Please copy exactly the lines from the top of the data through the line containing "brown line: rotated 4 degrees clockwise", and nothing else.

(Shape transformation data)
***

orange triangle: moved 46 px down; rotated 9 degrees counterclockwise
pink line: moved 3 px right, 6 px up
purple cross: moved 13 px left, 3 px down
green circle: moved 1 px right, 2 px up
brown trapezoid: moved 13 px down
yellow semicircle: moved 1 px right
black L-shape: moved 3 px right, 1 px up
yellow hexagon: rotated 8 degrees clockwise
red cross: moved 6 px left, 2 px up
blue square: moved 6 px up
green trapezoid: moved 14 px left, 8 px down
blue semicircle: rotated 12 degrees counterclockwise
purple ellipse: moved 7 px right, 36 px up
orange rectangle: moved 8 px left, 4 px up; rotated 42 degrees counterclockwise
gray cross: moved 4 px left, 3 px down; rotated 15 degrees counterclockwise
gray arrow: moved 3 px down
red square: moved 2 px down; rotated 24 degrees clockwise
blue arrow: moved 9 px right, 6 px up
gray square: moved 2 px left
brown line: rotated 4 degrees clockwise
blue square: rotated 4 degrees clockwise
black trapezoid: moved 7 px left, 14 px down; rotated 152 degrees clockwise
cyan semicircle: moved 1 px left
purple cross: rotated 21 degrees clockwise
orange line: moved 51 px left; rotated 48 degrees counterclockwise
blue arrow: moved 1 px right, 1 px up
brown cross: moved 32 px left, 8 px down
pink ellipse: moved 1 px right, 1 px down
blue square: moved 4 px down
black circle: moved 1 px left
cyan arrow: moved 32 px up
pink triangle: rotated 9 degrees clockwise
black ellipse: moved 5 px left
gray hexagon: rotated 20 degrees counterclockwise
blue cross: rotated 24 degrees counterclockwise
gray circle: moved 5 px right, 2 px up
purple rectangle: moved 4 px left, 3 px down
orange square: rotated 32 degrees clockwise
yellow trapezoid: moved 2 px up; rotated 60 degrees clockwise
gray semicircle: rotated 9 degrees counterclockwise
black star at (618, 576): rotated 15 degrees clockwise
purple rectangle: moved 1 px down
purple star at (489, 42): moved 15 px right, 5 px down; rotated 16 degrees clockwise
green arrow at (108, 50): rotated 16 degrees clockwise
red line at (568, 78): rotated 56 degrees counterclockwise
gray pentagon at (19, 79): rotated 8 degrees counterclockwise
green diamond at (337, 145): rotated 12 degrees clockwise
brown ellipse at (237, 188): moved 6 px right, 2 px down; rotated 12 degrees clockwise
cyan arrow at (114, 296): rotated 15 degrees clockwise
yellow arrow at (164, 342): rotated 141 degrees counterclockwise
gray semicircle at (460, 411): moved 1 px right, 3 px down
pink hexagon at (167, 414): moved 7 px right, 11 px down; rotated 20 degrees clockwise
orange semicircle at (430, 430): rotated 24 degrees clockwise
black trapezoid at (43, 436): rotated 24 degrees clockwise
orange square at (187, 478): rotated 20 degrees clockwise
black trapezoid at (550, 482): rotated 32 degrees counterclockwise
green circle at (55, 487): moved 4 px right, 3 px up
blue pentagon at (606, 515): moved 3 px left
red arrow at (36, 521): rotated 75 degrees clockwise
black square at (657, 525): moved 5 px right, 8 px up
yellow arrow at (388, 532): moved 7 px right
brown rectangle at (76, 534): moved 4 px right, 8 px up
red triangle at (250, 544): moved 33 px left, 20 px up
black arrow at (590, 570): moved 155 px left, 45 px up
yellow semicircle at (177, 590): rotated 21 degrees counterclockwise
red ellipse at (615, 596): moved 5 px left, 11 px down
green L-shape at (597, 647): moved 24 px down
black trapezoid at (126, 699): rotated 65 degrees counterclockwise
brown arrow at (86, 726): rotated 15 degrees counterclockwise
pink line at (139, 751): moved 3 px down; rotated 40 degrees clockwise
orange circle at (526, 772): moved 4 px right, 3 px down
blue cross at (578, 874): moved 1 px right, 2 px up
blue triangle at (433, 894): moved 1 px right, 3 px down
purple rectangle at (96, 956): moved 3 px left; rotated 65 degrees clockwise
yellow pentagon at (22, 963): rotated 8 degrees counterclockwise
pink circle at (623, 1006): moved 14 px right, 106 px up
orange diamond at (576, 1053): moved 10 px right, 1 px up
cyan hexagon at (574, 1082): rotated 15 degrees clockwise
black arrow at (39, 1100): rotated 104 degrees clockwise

***

Response to the exercise:
orange triangle: moved 46 px down; rotated 9 degrees counterclockwise
pink line: moved 3 px right, 6 px up
purple cross: moved 13 px left, 3 px down
green circle: moved 1 px right, 2 px up
brown trapezoid: moved 13 px down
yellow semicircle: moved 1 px right
black L-shape: moved 3 px right, 1 px up
yellow hexagon: rotated 8 degrees clockwise
red cross: moved 6 px left, 2 px up
blue square: moved 6 px up
green trapezoid: moved 14 px left, 8 px down
blue semicircle: rotated 12 degrees counterclockwise
purple ellipse: moved 7 px right, 36 px up
orange rectangle: moved 8 px left, 4 px up; rotated 42 degrees counterclockwise
gray cross: moved 4 px left, 3 px down; rotated 15 degrees counterclockwise
gray arrow: moved 3 px down
red square: moved 2 px down; rotated 24 degrees clockwise
blue arrow: moved 9 px right, 6 px up
gray square: moved 2 px left
brown line: rotated 4 degrees clockwise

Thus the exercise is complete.